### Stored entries
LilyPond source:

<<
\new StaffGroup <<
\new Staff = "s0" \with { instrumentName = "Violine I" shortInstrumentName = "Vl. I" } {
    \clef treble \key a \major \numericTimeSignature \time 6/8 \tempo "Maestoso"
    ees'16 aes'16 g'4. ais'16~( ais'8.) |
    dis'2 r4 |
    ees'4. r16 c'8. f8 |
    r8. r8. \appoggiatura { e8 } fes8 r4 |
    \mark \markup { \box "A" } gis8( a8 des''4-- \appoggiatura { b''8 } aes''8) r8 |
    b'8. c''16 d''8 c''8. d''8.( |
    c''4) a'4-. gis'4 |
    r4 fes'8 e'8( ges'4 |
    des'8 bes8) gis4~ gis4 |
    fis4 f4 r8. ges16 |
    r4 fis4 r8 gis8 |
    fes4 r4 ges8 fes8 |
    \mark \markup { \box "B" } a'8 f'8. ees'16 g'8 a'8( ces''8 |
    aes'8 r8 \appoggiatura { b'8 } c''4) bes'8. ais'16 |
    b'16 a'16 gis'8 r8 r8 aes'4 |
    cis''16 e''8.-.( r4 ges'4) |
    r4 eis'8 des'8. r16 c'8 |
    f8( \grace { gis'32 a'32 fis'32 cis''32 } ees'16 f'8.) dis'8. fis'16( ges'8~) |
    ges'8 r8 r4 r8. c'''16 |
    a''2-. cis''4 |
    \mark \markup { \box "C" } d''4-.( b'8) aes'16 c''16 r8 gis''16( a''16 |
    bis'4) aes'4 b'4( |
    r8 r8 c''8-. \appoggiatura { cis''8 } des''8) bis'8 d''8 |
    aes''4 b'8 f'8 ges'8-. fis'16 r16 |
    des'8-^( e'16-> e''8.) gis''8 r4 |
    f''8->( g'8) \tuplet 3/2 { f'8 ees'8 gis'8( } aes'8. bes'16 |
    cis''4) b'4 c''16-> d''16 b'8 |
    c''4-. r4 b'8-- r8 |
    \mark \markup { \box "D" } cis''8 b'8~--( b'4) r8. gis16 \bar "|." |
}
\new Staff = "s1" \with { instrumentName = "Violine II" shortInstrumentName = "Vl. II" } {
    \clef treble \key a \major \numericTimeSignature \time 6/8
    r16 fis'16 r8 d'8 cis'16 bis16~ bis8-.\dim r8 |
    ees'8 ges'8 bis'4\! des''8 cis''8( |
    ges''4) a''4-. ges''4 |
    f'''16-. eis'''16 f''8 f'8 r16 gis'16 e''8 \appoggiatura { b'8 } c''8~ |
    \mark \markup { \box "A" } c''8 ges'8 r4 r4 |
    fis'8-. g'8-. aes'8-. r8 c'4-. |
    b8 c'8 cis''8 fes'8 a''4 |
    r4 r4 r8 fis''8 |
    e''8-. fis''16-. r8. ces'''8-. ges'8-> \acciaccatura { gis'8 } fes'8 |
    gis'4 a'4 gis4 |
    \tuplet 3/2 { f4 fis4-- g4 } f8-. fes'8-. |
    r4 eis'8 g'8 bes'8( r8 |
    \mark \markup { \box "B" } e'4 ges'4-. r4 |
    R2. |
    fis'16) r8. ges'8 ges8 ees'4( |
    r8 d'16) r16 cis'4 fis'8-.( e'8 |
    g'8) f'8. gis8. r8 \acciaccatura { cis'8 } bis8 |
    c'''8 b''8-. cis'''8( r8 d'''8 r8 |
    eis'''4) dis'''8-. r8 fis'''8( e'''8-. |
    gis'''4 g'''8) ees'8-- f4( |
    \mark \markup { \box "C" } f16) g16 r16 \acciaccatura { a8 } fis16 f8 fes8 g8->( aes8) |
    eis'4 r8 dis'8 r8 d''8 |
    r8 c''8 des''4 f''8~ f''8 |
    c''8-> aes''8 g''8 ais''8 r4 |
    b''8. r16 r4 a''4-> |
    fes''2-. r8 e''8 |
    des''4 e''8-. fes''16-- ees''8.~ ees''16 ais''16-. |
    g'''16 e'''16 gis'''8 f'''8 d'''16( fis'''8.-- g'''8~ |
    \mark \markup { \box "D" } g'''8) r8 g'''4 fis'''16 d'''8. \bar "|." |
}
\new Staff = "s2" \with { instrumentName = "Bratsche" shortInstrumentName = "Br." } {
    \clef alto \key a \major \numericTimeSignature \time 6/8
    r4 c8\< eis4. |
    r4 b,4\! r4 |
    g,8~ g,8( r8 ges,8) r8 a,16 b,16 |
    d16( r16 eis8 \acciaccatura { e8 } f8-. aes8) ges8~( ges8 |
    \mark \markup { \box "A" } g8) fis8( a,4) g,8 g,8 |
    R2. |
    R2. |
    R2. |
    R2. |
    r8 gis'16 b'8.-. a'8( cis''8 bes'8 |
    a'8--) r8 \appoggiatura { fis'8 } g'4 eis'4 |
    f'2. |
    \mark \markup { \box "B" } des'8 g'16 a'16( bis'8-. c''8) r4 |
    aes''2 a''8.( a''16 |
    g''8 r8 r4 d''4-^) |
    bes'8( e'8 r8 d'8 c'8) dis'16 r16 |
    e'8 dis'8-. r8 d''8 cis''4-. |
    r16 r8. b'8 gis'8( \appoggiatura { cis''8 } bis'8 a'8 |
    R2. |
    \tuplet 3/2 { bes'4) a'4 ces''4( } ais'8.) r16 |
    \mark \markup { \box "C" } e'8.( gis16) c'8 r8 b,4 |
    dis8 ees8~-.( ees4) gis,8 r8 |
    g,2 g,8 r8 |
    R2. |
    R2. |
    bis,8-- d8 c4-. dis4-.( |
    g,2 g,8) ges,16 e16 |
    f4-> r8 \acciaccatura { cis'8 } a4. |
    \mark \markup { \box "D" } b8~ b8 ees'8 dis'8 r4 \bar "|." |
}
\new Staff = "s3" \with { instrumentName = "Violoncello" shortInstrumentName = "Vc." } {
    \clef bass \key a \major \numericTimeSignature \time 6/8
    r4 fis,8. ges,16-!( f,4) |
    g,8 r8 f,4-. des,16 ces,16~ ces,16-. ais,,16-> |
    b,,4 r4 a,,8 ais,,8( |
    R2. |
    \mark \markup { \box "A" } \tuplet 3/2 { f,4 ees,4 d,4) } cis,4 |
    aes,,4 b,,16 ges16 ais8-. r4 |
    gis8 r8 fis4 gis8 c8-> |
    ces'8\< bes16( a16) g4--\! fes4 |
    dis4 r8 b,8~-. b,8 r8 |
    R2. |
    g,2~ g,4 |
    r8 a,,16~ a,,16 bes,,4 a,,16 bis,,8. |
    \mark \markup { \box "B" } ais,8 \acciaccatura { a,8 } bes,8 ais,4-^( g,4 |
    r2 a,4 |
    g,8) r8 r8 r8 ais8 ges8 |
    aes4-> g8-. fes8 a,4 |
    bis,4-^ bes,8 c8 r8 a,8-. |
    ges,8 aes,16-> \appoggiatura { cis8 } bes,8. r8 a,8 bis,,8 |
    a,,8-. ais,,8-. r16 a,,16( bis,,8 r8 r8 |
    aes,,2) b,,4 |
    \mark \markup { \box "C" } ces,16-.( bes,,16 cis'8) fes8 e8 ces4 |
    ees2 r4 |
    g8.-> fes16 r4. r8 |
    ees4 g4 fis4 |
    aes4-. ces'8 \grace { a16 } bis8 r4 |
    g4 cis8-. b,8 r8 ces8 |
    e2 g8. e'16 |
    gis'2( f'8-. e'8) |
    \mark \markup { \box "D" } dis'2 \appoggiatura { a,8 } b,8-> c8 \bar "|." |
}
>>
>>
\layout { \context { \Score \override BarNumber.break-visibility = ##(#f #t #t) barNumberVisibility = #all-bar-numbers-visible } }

### Stated exercise
Count the lines in the rows that contain the string "grace". Give only the number.

### Solution
2